### GIVEN DATA
++++++

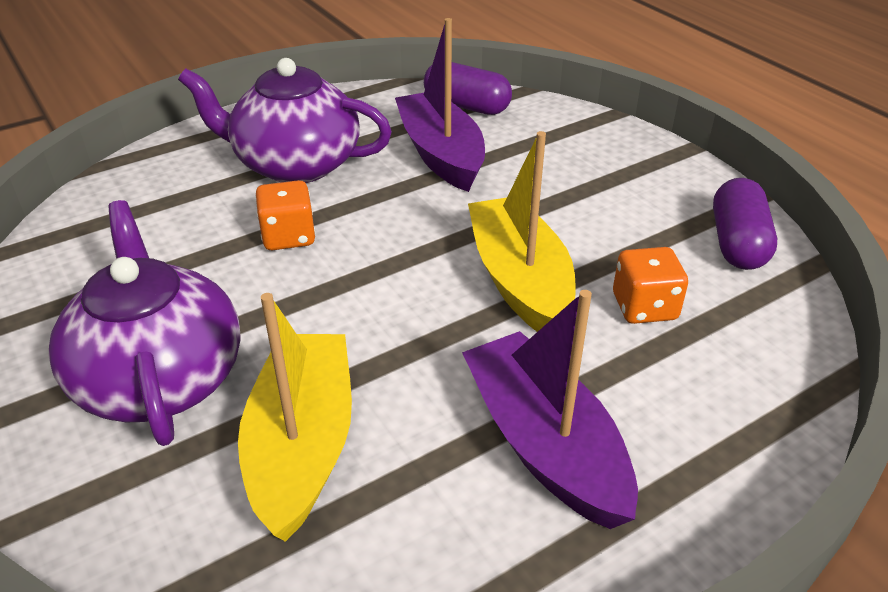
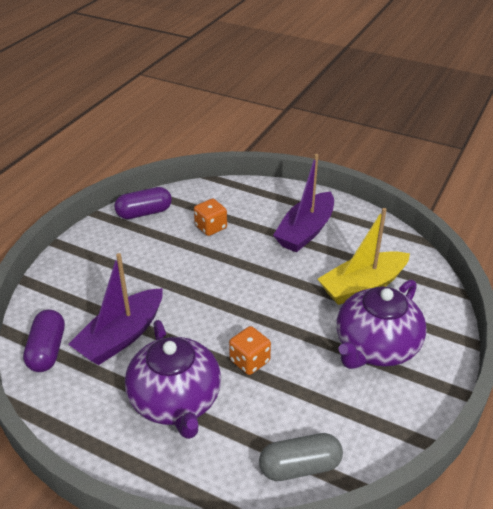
camera: 120 degrees left, 0 degrees up
(101, 216) = (300, 467): none -> grey capsule
(519, 280) = (220, 265): yellow boat -> none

++++++

### WORK ORDER
Select from the material above each line in which the string "none" appears, and list those lines.

### SOLVED PROBLEM
(101, 216) = (300, 467): none -> grey capsule
(519, 280) = (220, 265): yellow boat -> none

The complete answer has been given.